→ Dataset items:
══════

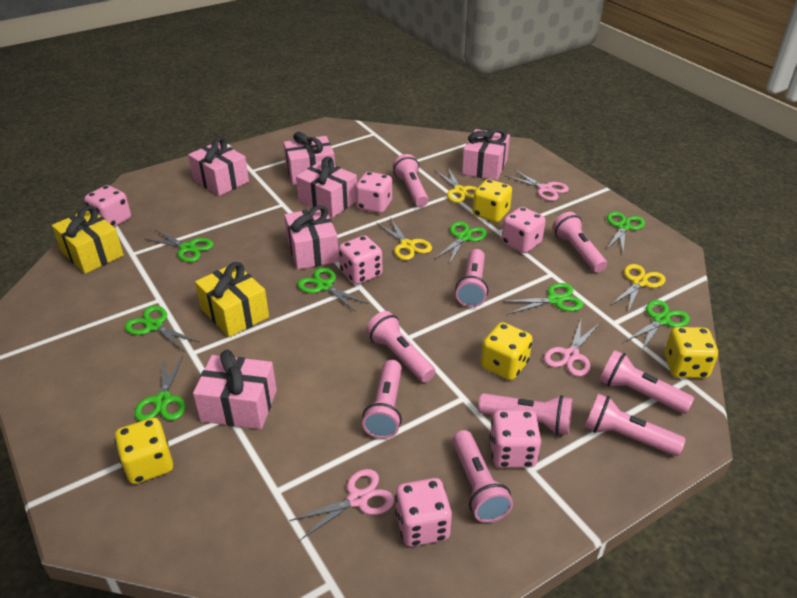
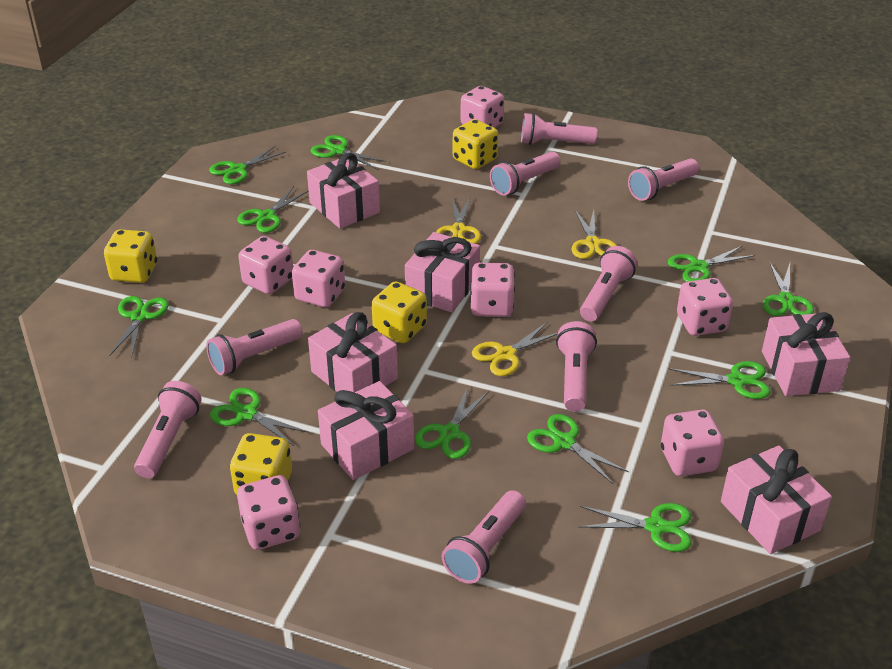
green scissors: 8 -> 11
pink dice: 6 -> 7
pink flashlight: 9 -> 8
pink scissors: 3 -> 0
yellow gift: 2 -> 0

══════

→ Task statement:
If an entry above holds a picture, leave that picture out and print the rest exactly.

→ Output:
green scissors: 8 -> 11
pink dice: 6 -> 7
pink flashlight: 9 -> 8
pink scissors: 3 -> 0
yellow gift: 2 -> 0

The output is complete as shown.